• _Exercise brief_:
All that is needed is the run of lines from the top of the entries to the line with "op=moved; was=jet-black donut;", that line included, repeated exactly and free of pictures.

• _Records supplied_:
※

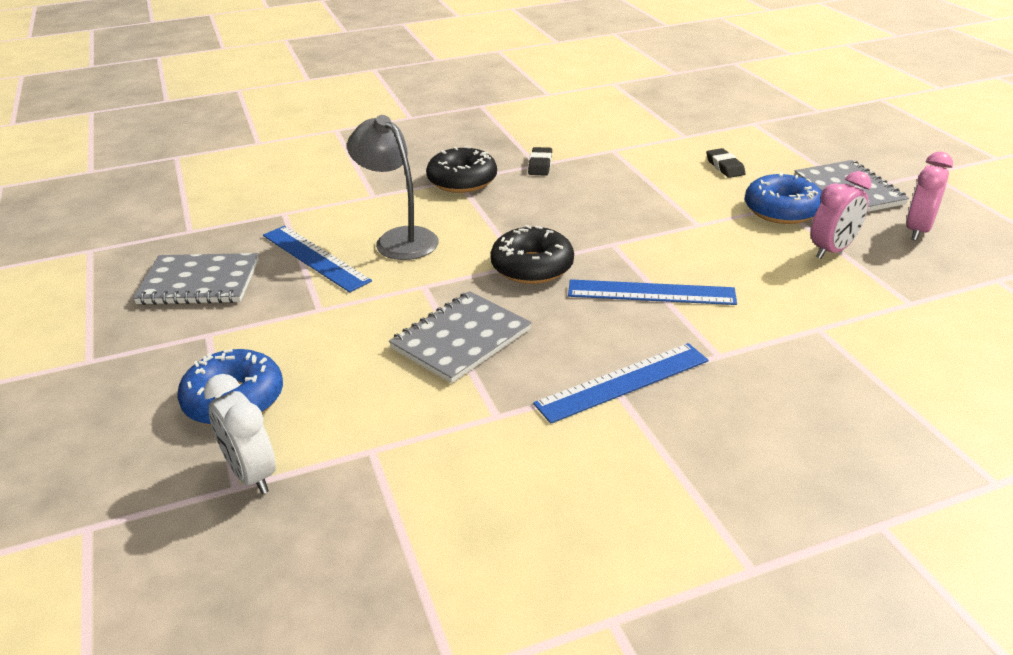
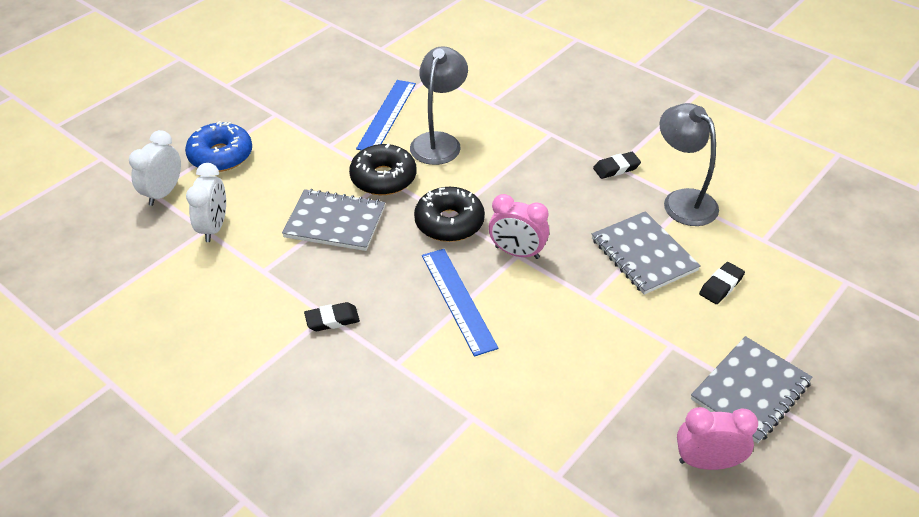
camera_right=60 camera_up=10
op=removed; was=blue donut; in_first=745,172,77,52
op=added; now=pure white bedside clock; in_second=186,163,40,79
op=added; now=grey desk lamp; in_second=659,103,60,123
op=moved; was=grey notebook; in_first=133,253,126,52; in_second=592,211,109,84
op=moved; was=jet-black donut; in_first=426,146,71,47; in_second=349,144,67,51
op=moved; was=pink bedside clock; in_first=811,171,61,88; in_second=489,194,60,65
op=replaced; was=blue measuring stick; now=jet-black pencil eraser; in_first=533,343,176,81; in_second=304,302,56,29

※

• _Result_:
camera_right=60 camera_up=10
op=removed; was=blue donut; in_first=745,172,77,52
op=added; now=pure white bedside clock; in_second=186,163,40,79
op=added; now=grey desk lamp; in_second=659,103,60,123
op=moved; was=grey notebook; in_first=133,253,126,52; in_second=592,211,109,84
op=moved; was=jet-black donut; in_first=426,146,71,47; in_second=349,144,67,51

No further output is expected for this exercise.